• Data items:
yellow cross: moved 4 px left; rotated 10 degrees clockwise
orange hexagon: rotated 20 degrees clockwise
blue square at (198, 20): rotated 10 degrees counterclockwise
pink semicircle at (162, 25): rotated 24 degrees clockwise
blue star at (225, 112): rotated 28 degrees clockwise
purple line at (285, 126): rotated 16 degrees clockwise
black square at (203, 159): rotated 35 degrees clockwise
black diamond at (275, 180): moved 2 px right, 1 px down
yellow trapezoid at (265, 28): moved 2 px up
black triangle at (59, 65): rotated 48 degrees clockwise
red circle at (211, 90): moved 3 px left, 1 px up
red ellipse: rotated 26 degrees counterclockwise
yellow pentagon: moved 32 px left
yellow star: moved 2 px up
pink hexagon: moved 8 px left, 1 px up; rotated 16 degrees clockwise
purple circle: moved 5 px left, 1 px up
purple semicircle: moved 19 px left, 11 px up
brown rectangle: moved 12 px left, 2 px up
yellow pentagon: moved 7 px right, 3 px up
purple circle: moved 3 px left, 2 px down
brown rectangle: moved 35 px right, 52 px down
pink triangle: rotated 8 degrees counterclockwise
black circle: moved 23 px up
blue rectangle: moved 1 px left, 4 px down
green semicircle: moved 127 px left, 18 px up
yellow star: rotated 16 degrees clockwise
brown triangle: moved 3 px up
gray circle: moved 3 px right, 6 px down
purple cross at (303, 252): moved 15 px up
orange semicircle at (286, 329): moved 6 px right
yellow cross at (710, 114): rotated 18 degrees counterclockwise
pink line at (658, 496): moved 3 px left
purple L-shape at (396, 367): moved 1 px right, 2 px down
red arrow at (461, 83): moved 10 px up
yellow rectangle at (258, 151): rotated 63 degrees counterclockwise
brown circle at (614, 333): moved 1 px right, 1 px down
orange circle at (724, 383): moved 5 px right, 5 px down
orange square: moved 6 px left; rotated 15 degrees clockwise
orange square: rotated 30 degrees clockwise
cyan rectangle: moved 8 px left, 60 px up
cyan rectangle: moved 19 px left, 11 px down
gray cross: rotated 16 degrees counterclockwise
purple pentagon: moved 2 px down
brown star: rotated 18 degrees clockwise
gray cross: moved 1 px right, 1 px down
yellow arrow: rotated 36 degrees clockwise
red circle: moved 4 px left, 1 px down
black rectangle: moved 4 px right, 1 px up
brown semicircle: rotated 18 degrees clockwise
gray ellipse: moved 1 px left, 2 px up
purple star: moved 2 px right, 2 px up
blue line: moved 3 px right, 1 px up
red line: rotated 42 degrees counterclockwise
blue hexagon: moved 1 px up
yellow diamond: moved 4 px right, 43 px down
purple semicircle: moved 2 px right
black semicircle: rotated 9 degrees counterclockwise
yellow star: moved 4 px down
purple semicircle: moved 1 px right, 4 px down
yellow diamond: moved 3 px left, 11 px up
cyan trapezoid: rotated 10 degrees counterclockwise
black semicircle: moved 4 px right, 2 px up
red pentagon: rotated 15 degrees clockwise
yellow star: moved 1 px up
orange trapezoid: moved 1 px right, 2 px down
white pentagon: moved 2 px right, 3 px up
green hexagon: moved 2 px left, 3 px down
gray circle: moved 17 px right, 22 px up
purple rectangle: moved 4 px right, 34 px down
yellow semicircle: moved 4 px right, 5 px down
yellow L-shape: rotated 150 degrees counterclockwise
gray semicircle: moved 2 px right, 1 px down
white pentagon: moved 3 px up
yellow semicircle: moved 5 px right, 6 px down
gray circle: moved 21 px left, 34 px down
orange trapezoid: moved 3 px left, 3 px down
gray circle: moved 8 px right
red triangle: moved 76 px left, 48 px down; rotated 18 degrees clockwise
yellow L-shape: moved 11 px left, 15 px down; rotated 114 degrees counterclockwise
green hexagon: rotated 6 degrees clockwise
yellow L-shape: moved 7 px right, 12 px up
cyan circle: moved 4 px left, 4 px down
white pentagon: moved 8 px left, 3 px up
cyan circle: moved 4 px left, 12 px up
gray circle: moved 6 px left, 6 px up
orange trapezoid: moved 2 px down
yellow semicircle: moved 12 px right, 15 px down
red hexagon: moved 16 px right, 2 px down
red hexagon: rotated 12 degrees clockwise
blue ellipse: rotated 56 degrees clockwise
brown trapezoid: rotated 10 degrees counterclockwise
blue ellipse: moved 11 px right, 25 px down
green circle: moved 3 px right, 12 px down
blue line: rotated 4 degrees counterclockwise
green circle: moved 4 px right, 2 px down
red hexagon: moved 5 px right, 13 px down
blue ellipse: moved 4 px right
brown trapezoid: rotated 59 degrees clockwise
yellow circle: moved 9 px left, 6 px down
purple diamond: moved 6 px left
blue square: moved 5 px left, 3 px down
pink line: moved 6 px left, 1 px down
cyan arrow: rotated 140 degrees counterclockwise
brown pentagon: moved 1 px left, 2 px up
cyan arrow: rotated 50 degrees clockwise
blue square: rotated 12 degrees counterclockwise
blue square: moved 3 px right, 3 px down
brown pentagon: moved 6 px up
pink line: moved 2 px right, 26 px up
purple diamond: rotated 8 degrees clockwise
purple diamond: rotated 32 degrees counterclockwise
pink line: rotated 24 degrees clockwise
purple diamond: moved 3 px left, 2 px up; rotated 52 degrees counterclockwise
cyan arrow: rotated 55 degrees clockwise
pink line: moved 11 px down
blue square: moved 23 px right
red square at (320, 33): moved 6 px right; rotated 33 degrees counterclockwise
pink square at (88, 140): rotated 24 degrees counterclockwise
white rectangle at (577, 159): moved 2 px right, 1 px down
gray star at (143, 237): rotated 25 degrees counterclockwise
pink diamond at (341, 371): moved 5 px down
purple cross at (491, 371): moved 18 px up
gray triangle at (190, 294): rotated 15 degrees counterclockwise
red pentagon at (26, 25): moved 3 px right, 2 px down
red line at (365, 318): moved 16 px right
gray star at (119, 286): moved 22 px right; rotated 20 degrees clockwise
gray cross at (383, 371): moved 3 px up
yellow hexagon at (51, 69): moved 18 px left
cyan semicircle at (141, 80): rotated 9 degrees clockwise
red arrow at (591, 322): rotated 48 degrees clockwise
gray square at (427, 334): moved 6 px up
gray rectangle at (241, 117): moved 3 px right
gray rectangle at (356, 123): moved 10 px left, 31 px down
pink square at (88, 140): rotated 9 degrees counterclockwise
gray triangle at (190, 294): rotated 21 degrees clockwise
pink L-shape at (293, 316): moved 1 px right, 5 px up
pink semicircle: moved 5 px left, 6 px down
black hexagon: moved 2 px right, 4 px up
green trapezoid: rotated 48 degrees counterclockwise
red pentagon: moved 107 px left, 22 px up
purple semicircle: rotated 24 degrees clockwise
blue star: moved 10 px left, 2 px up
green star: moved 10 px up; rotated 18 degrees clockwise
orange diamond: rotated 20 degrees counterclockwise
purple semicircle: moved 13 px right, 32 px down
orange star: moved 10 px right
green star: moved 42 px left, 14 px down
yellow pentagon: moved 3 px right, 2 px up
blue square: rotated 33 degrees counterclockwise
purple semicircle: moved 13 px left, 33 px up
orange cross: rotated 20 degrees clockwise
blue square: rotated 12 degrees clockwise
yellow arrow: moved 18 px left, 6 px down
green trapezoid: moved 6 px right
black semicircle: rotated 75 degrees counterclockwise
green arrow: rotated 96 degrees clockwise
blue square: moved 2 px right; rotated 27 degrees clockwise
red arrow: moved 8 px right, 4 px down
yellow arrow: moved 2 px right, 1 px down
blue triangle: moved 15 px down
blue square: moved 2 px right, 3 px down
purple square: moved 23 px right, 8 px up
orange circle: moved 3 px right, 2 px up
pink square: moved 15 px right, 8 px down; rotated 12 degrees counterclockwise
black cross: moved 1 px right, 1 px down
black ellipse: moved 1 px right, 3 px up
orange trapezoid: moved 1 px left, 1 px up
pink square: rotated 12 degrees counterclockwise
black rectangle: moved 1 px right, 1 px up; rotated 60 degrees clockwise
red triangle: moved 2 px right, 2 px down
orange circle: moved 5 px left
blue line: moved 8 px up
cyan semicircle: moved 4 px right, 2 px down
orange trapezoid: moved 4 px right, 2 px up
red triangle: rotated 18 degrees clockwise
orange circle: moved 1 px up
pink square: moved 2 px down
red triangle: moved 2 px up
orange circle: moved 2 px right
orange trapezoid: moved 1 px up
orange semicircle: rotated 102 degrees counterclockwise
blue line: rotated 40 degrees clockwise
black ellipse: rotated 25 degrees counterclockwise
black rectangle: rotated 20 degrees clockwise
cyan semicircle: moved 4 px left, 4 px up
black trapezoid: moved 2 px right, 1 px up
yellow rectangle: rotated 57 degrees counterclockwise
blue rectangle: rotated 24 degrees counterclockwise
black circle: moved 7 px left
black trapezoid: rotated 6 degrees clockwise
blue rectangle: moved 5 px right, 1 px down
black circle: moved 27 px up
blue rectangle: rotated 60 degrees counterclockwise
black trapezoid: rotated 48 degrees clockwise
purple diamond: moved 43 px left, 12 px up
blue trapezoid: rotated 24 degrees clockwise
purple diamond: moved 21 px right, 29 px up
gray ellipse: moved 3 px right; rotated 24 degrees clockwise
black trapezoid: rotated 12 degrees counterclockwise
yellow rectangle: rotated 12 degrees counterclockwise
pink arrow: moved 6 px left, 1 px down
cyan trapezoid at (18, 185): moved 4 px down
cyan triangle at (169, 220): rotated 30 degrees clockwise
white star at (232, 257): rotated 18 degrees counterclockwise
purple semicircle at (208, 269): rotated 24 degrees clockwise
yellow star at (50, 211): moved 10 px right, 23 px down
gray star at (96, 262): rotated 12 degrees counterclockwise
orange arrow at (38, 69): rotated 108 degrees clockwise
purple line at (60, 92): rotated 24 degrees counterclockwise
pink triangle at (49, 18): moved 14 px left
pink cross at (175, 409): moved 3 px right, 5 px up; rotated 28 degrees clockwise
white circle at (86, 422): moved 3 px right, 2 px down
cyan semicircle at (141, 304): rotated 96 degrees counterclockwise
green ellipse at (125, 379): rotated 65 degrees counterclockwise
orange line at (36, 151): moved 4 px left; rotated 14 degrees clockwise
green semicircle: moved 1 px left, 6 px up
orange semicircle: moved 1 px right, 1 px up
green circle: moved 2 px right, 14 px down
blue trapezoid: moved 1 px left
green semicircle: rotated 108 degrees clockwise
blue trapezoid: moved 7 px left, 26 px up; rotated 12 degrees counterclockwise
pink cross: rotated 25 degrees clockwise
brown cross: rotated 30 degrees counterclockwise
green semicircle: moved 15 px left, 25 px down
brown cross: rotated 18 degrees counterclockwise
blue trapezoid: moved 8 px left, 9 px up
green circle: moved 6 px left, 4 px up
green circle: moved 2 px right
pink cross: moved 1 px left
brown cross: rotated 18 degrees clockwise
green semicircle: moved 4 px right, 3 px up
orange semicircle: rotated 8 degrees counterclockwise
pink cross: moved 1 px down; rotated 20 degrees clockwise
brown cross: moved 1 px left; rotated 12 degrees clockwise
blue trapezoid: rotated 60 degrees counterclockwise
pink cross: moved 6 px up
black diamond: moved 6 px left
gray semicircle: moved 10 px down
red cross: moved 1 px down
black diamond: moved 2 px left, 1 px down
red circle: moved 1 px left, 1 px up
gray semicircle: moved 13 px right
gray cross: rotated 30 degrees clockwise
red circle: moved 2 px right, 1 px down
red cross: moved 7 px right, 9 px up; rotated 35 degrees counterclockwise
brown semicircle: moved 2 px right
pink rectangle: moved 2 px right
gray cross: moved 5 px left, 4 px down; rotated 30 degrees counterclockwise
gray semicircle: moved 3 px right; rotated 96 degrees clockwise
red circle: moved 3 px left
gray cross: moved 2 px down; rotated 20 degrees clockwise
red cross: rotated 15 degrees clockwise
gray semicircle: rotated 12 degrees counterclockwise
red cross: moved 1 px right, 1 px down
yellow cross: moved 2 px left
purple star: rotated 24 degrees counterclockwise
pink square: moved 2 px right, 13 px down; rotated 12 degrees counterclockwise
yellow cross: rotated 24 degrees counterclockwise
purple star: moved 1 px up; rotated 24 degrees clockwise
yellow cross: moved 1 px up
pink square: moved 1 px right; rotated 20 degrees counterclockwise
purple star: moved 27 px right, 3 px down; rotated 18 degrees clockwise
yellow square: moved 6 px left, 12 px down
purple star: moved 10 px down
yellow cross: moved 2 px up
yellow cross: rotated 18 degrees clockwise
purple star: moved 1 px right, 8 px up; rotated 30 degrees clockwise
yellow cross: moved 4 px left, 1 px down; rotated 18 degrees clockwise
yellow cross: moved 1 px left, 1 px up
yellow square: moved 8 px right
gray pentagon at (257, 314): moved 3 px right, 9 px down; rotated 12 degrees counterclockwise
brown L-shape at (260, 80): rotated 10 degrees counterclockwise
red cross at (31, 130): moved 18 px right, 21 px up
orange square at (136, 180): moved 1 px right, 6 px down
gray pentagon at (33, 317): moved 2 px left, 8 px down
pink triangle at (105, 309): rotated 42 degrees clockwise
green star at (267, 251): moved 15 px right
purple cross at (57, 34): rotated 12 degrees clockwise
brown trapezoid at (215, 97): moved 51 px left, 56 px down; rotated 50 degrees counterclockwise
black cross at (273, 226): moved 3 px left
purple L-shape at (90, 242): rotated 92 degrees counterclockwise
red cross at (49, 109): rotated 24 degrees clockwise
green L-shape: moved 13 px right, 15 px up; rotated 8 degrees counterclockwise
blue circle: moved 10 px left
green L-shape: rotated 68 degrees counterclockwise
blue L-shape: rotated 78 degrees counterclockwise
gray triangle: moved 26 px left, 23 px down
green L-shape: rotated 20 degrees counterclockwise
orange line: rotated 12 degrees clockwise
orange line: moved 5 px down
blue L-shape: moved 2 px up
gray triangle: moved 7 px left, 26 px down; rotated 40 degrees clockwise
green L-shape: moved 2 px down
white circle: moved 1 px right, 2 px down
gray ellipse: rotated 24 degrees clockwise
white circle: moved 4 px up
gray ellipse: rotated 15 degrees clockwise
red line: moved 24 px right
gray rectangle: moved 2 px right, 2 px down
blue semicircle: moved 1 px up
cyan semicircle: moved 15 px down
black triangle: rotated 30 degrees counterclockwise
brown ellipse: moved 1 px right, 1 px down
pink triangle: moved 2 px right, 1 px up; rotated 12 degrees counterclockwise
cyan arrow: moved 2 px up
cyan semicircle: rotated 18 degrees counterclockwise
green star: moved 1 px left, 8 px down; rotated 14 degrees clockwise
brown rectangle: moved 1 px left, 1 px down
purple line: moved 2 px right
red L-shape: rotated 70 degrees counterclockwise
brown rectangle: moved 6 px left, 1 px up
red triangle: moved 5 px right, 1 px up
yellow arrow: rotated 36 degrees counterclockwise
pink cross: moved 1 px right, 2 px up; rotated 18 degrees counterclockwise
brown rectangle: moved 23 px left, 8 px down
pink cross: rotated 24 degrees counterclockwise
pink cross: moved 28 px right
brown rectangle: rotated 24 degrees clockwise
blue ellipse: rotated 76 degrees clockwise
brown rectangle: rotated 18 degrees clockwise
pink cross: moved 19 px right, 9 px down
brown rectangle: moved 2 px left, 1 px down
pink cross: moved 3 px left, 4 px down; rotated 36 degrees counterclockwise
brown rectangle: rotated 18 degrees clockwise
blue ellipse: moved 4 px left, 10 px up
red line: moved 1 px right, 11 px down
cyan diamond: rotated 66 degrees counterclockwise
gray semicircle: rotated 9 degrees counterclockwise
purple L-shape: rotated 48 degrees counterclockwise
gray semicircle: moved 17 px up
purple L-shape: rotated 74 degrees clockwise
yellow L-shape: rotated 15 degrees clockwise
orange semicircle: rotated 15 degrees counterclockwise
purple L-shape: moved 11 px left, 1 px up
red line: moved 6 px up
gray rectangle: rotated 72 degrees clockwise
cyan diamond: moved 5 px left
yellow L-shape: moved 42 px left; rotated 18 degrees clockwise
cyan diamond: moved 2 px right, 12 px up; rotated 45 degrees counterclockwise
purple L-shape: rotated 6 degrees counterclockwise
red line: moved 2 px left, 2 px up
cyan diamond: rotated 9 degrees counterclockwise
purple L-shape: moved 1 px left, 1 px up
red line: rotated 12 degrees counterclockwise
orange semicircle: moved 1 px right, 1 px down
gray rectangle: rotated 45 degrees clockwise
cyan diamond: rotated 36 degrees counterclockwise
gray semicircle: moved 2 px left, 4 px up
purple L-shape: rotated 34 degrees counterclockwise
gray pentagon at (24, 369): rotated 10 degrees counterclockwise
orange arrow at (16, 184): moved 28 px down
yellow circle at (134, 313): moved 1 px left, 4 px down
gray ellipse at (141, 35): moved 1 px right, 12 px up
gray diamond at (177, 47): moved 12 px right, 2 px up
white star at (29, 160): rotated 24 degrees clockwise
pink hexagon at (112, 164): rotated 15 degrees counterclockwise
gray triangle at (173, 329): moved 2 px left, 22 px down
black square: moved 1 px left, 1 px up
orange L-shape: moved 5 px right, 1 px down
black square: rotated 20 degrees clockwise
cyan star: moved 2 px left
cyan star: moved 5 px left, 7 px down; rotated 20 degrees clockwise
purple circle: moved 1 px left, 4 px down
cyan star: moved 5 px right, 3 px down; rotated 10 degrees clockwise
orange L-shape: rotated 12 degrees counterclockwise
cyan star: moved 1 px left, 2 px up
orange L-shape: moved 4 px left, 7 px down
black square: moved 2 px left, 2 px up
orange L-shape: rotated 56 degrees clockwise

• Task instructions: Please copy the records from the start down to the line containing "black triangle at", swapping "rotated" for "turned" and leaving everything else unchanged.

• Solution below:
yellow cross: moved 4 px left; turned 10 degrees clockwise
orange hexagon: turned 20 degrees clockwise
blue square at (198, 20): turned 10 degrees counterclockwise
pink semicircle at (162, 25): turned 24 degrees clockwise
blue star at (225, 112): turned 28 degrees clockwise
purple line at (285, 126): turned 16 degrees clockwise
black square at (203, 159): turned 35 degrees clockwise
black diamond at (275, 180): moved 2 px right, 1 px down
yellow trapezoid at (265, 28): moved 2 px up
black triangle at (59, 65): turned 48 degrees clockwise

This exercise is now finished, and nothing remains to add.